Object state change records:
########

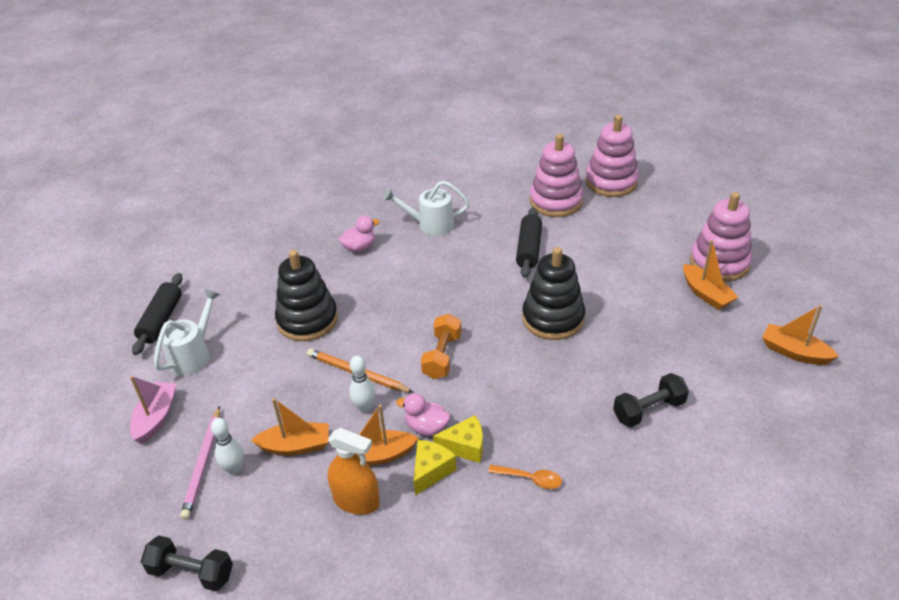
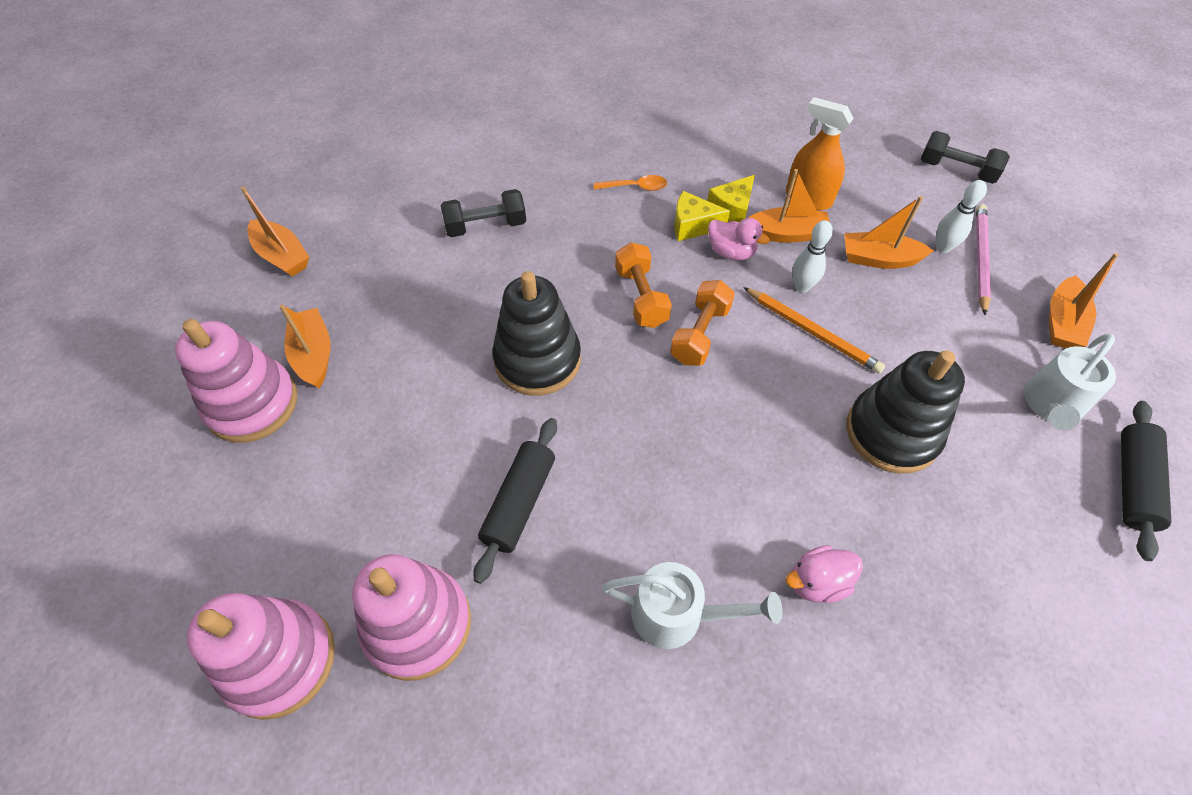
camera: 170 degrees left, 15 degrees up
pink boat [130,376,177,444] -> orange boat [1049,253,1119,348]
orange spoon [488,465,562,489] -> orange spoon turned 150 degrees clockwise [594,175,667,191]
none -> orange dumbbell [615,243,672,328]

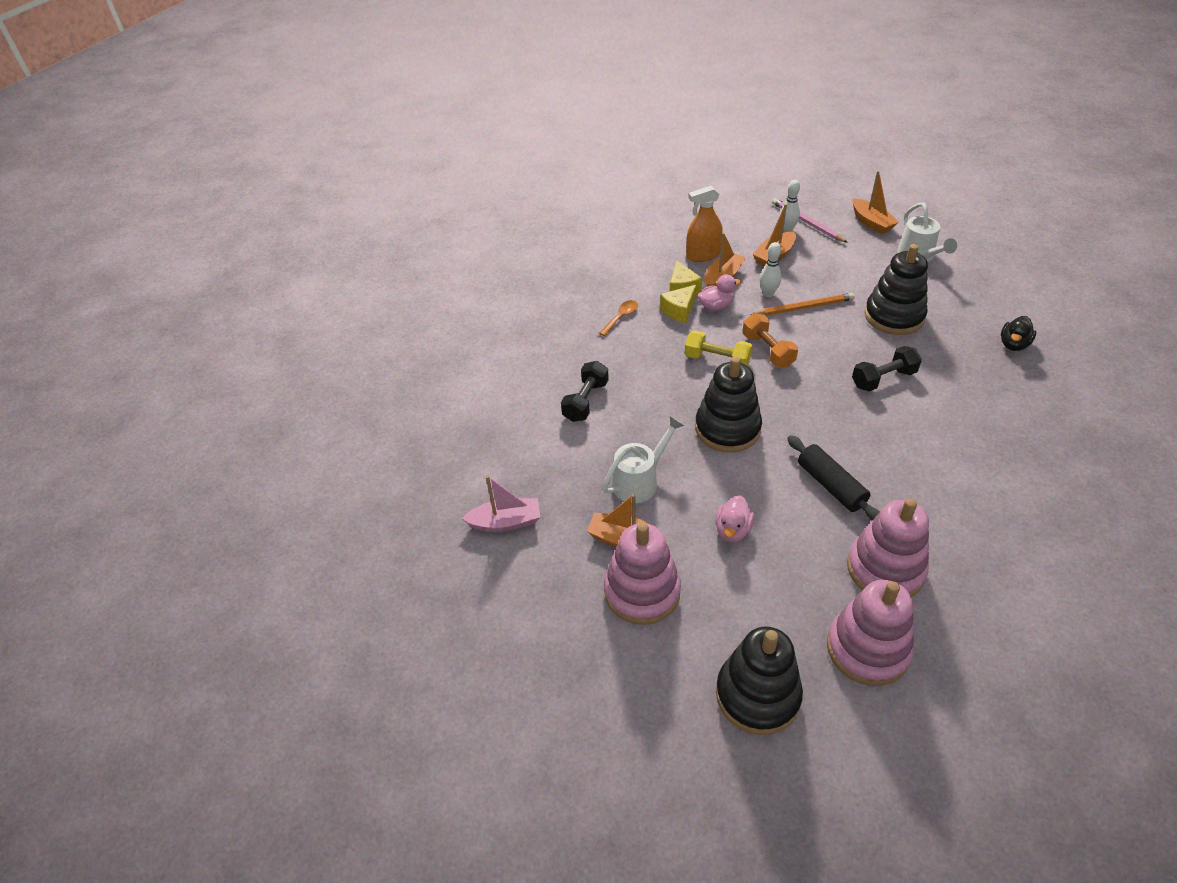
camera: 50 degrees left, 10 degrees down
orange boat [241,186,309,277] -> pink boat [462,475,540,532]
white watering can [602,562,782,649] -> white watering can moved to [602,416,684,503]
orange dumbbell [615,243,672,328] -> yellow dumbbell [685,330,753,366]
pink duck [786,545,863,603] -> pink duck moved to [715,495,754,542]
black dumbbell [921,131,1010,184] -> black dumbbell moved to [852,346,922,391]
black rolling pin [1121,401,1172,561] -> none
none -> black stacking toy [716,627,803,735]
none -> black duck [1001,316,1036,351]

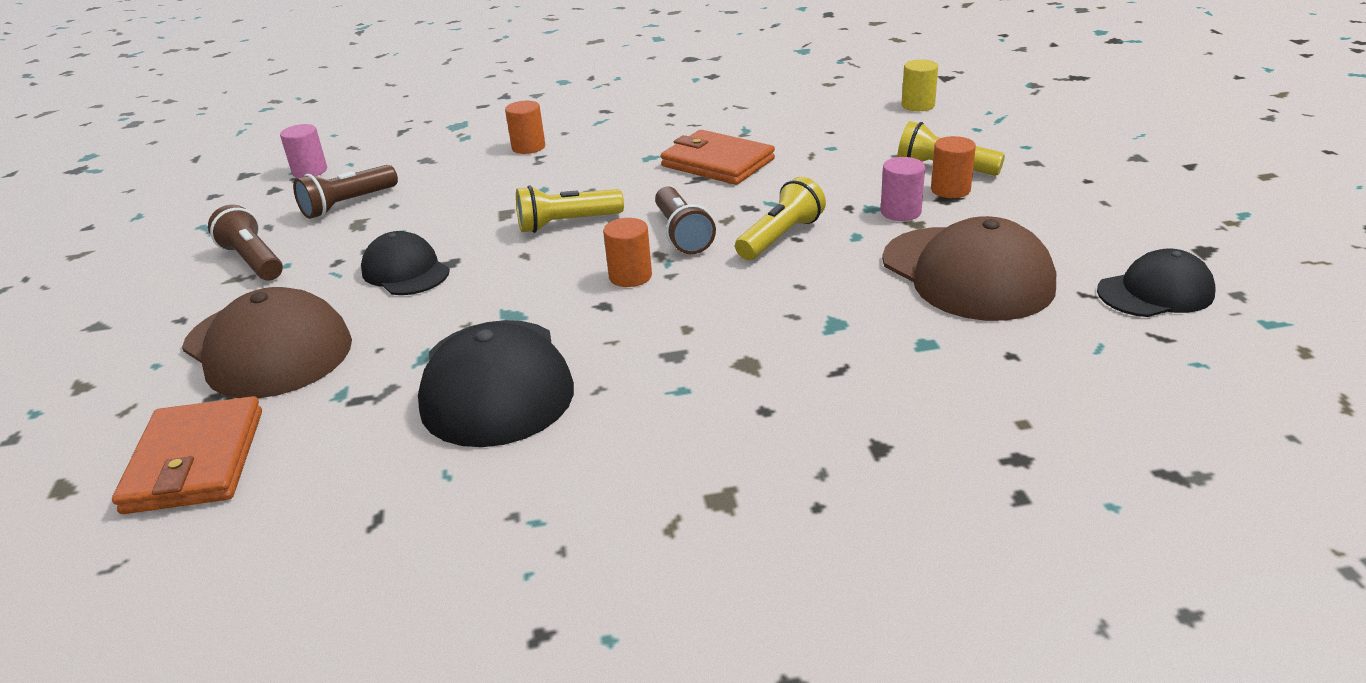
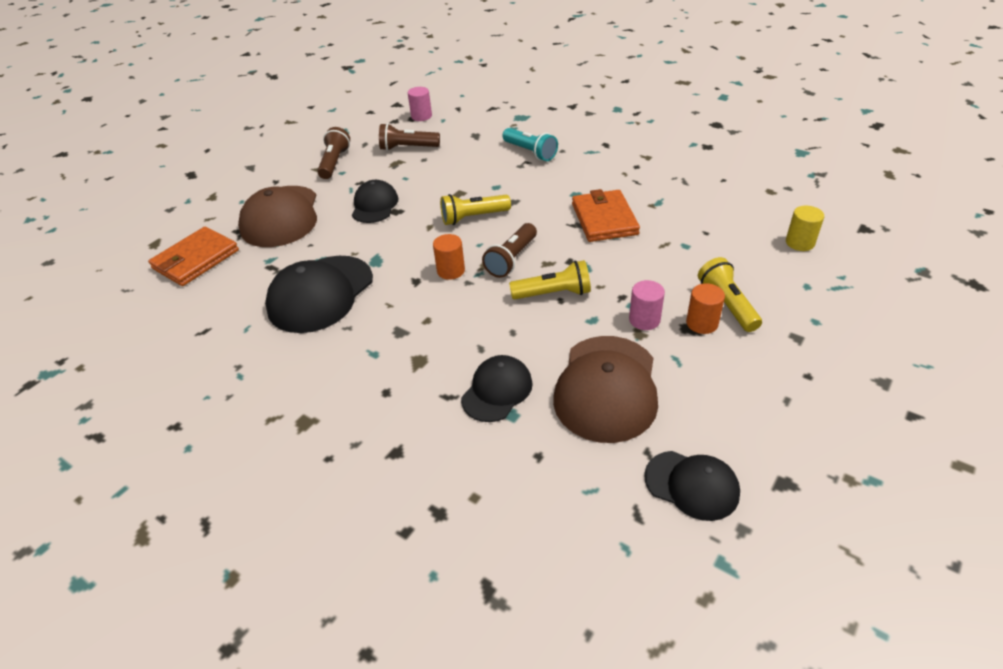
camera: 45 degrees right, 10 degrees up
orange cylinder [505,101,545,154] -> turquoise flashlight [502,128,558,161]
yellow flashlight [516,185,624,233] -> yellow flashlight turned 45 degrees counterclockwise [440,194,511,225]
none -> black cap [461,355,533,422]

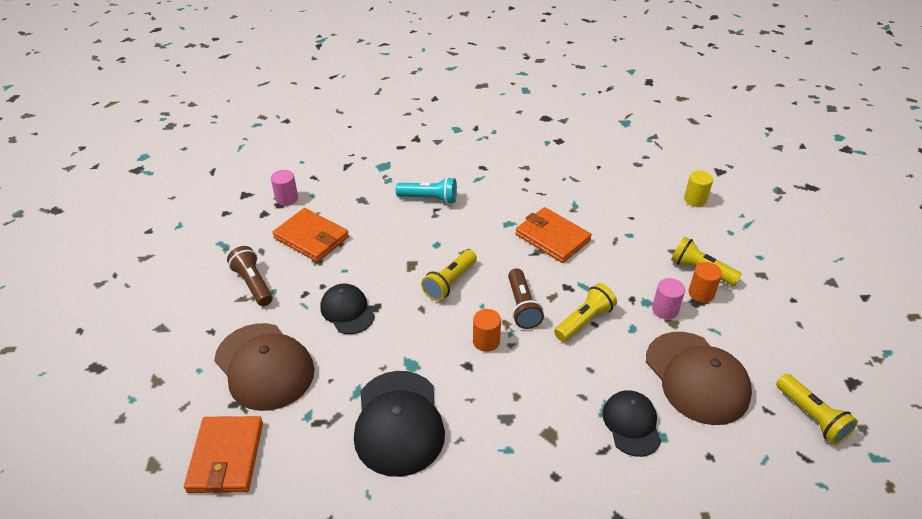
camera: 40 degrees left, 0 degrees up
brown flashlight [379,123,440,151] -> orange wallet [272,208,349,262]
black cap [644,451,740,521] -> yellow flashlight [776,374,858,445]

########

EXERCISE:
Nothing but the lines from the one holding "black rolling pin [1121,401,1172,561] -> none" to the end of the entries above should be echoed, exactly and with both ends included; omit the pictures.

PROBLEM SOLUTION:
black rolling pin [1121,401,1172,561] -> none
none -> black stacking toy [716,627,803,735]
none -> black duck [1001,316,1036,351]

camera: 45 degrees right, 10 degrees up
orange cylinder [505,101,545,154] -> turquoise flashlight [502,128,558,161]
yellow flashlight [516,185,624,233] -> yellow flashlight turned 45 degrees counterclockwise [440,194,511,225]
none -> black cap [461,355,533,422]

camera: 40 degrees left, 0 degrees up
brown flashlight [379,123,440,151] -> orange wallet [272,208,349,262]
black cap [644,451,740,521] -> yellow flashlight [776,374,858,445]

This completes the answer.